* About this task:
Return, word for word, the lines running from the one that contains "(251, 163) = (374, 424): orange" to the final line of the listing below.

Given information below:

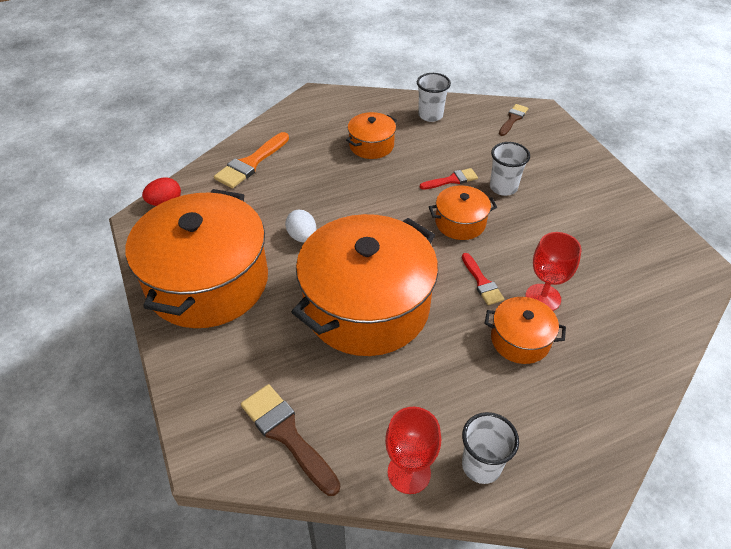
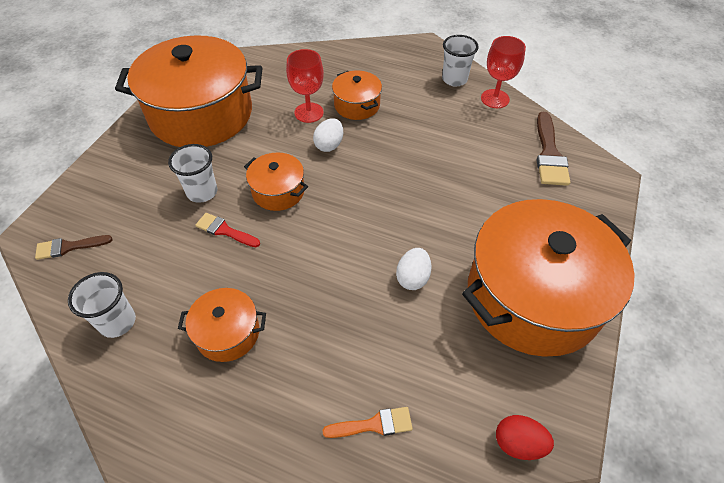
camera: 135 degrees left, 5 degrees up
(251, 163) = (374, 424): orange brush -> orange brush, size x0.61
(367, 306) = (424, 185): orange pot -> orange pot (201, 114)
(482, 282) = (329, 145): red brush -> white egg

End of Given information.

* Answer to the problem:
(251, 163) = (374, 424): orange brush -> orange brush, size x0.61
(367, 306) = (424, 185): orange pot -> orange pot (201, 114)
(482, 282) = (329, 145): red brush -> white egg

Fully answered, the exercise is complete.